▶ _PROBLEM_: Give back only the lines in the records below from the one with "camera: 25 degrees left, 0 degrees up" to the one with "(649, 249) = (300, 254): none -> black tape", both inclusive, word for word.

▶ _Object change listings_:
..........

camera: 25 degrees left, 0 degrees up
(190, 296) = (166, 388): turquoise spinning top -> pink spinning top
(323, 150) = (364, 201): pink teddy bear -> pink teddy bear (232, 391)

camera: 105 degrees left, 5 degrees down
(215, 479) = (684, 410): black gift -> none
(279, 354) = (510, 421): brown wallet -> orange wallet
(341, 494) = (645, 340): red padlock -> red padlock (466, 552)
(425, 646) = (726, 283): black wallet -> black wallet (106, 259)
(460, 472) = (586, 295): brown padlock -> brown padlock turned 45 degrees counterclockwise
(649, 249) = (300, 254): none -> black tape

..........

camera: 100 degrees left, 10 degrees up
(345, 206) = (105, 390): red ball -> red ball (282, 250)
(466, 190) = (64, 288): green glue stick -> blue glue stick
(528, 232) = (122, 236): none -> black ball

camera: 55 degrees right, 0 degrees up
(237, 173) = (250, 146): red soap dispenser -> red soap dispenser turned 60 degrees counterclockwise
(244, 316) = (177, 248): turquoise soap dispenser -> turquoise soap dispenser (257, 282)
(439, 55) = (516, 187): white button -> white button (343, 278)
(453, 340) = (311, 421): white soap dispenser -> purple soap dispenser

..........

▶ _ANSWER TO THE EXERCISE_:
camera: 25 degrees left, 0 degrees up
(190, 296) = (166, 388): turquoise spinning top -> pink spinning top
(323, 150) = (364, 201): pink teddy bear -> pink teddy bear (232, 391)

camera: 105 degrees left, 5 degrees down
(215, 479) = (684, 410): black gift -> none
(279, 354) = (510, 421): brown wallet -> orange wallet
(341, 494) = (645, 340): red padlock -> red padlock (466, 552)
(425, 646) = (726, 283): black wallet -> black wallet (106, 259)
(460, 472) = (586, 295): brown padlock -> brown padlock turned 45 degrees counterclockwise
(649, 249) = (300, 254): none -> black tape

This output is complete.